The answer must be every line of the records below that holds the word "yellow".

▼

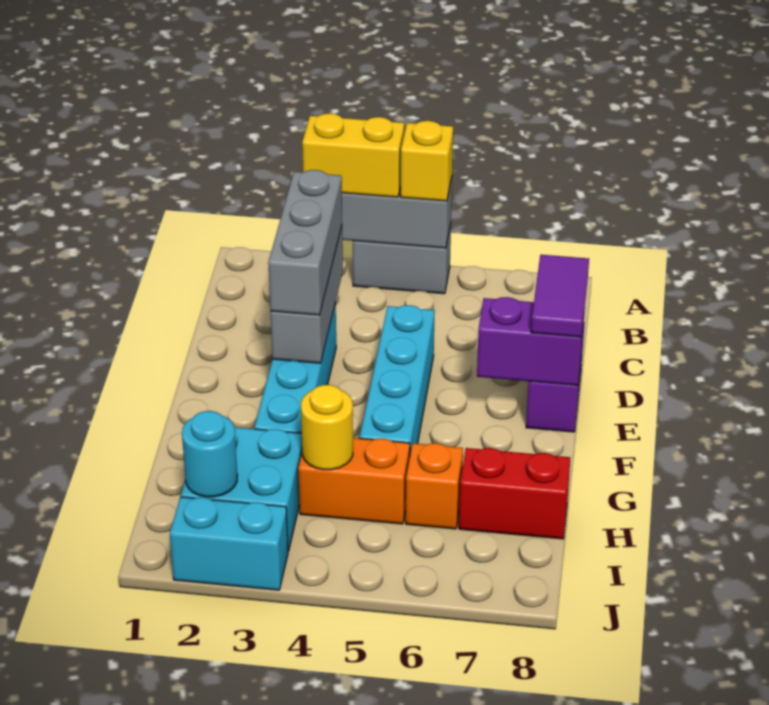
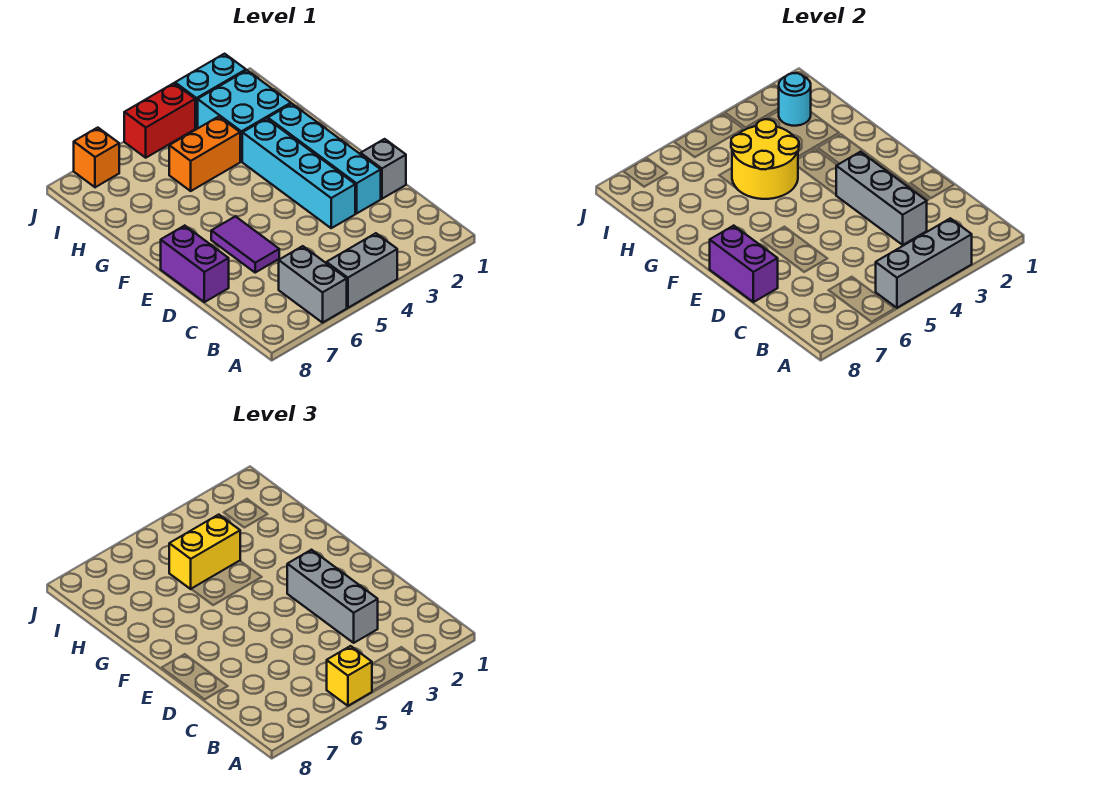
yellow brick A3:A4 level 3 -> yellow brick H4:H5 level 3
none -> grey brick A6:B6 level 1
none -> grey brick D1 level 1
cyan brick D5:G5 level 1 -> cyan brick D2:G2 level 1
purple tile D8:E8 level 3 -> purple tile D6:E6 level 1
purple brick E7:E8 level 2 -> purple brick D8:E8 level 2
yellow round brick H4 level 2 -> yellow round brick G4:H5 level 2
orange brick H6 level 1 -> orange brick J7 level 1
red brick H7:H8 level 1 -> red brick J4:J5 level 1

▲

The answer:
yellow brick A3:A4 level 3 -> yellow brick H4:H5 level 3
yellow round brick H4 level 2 -> yellow round brick G4:H5 level 2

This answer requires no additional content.